• Data provided:
####################
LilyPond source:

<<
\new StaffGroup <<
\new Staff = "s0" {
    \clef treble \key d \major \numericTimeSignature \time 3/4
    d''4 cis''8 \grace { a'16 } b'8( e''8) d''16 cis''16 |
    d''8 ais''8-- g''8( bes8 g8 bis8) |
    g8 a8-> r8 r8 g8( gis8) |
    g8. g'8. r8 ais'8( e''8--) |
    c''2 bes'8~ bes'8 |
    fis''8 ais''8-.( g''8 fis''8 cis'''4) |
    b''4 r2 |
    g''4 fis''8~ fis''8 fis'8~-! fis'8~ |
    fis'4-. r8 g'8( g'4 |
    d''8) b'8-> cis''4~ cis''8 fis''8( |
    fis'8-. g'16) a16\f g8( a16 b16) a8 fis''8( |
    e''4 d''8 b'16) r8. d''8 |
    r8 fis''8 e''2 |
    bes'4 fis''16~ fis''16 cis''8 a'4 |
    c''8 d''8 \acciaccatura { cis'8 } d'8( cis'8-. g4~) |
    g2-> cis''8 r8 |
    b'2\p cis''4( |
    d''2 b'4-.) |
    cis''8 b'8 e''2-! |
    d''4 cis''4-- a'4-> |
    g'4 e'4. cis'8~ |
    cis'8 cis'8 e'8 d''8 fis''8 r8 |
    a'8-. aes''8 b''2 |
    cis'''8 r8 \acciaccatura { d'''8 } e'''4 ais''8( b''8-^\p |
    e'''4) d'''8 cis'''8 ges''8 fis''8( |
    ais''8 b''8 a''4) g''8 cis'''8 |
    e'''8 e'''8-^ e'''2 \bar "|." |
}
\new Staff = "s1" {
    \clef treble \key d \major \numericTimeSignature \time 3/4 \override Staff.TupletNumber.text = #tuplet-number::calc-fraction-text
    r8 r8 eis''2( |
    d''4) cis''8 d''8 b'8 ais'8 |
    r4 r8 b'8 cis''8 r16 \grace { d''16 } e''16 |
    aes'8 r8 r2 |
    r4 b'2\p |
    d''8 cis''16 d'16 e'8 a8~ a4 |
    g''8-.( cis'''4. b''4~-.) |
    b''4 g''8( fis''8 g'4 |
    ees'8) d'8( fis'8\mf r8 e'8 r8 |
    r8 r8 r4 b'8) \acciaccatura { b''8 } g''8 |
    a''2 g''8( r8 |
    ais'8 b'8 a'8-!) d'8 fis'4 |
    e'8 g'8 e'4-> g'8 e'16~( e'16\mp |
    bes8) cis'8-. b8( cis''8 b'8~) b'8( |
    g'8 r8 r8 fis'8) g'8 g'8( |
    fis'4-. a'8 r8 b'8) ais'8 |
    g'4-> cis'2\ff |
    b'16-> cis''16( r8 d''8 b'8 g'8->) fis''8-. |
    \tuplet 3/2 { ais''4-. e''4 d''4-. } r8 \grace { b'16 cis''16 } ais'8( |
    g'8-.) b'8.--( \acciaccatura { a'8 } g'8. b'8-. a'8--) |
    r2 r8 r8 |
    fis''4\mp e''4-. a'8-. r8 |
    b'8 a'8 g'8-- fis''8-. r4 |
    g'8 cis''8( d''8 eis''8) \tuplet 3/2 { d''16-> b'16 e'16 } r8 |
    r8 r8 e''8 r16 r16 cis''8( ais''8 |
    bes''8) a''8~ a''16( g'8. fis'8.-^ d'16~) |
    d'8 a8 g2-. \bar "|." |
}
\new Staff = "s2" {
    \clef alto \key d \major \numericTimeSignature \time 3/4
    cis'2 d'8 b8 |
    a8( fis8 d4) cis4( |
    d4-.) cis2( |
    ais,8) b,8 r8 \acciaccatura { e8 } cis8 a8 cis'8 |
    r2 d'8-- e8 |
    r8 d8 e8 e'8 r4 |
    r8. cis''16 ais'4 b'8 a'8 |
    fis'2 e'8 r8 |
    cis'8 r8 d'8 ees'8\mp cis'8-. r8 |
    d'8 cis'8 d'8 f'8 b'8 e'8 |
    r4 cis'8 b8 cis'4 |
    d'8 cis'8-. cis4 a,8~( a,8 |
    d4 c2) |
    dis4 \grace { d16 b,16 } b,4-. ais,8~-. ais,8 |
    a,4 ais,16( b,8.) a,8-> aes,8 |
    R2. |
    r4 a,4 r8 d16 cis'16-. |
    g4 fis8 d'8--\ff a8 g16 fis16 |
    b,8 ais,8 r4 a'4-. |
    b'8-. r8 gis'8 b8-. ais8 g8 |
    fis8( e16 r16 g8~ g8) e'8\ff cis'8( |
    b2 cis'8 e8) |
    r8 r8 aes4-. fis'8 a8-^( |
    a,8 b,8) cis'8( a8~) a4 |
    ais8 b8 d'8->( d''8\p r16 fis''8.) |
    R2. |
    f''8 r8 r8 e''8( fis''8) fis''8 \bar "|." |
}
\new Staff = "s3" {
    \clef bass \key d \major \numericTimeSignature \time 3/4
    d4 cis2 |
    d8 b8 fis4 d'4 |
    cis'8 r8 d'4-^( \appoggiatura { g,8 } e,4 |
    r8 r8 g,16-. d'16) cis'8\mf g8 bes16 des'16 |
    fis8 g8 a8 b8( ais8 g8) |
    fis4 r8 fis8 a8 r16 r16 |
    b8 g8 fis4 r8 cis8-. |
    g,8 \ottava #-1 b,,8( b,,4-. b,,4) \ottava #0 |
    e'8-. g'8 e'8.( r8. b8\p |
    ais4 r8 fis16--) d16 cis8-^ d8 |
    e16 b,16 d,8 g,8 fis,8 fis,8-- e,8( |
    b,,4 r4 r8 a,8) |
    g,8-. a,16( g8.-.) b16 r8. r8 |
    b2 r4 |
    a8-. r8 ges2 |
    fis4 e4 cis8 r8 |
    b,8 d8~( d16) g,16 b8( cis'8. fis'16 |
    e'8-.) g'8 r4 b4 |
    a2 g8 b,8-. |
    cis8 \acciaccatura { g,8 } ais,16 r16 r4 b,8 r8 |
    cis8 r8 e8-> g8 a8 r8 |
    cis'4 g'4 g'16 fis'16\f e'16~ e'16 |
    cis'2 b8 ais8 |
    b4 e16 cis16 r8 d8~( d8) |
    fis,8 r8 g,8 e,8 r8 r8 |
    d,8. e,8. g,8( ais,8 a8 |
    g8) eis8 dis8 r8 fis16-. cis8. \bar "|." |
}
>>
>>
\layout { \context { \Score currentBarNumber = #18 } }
####################
Pull out each line of the rows above that includes the string "grace", and list those lines unchanged.

    d''4 cis''8 \grace { a'16 } b'8( e''8) d''16 cis''16 |
    r4 r8 b'8 cis''8 r16 \grace { d''16 } e''16 |
    \tuplet 3/2 { ais''4-. e''4 d''4-. } r8 \grace { b'16 cis''16 } ais'8( |
    dis4 \grace { d16 b,16 } b,4-. ais,8~-. ais,8 |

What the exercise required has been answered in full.